Work required: Please transcribe all of the entries exactly, leaving out any images.

[Data for the task]

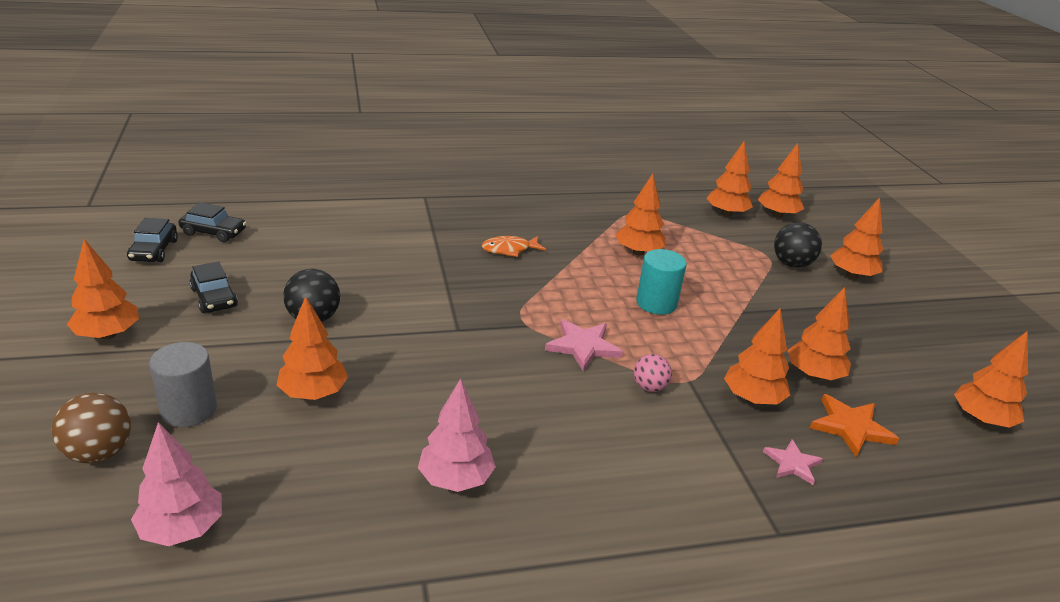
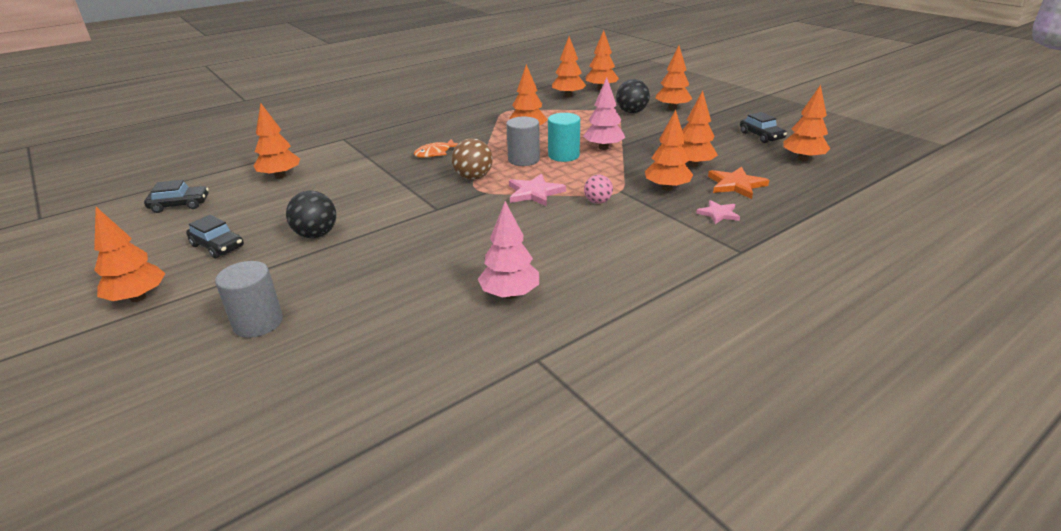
camera: 20 degrees left, 0 degrees up
brown ball [52,393,131,464] -> brown ball moved to [452,138,493,180]
black car [127,218,178,262] -> black car moved to [740,112,787,143]
pink tree [131,422,222,546] -> pink tree moved to [583,77,625,150]
orange tree [277,296,348,400] -> orange tree moved to [254,103,300,179]
none -> grey cylinder [506,116,540,166]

[/Data for the task]

Expected answer:
camera: 20 degrees left, 0 degrees up
brown ball [52,393,131,464] -> brown ball moved to [452,138,493,180]
black car [127,218,178,262] -> black car moved to [740,112,787,143]
pink tree [131,422,222,546] -> pink tree moved to [583,77,625,150]
orange tree [277,296,348,400] -> orange tree moved to [254,103,300,179]
none -> grey cylinder [506,116,540,166]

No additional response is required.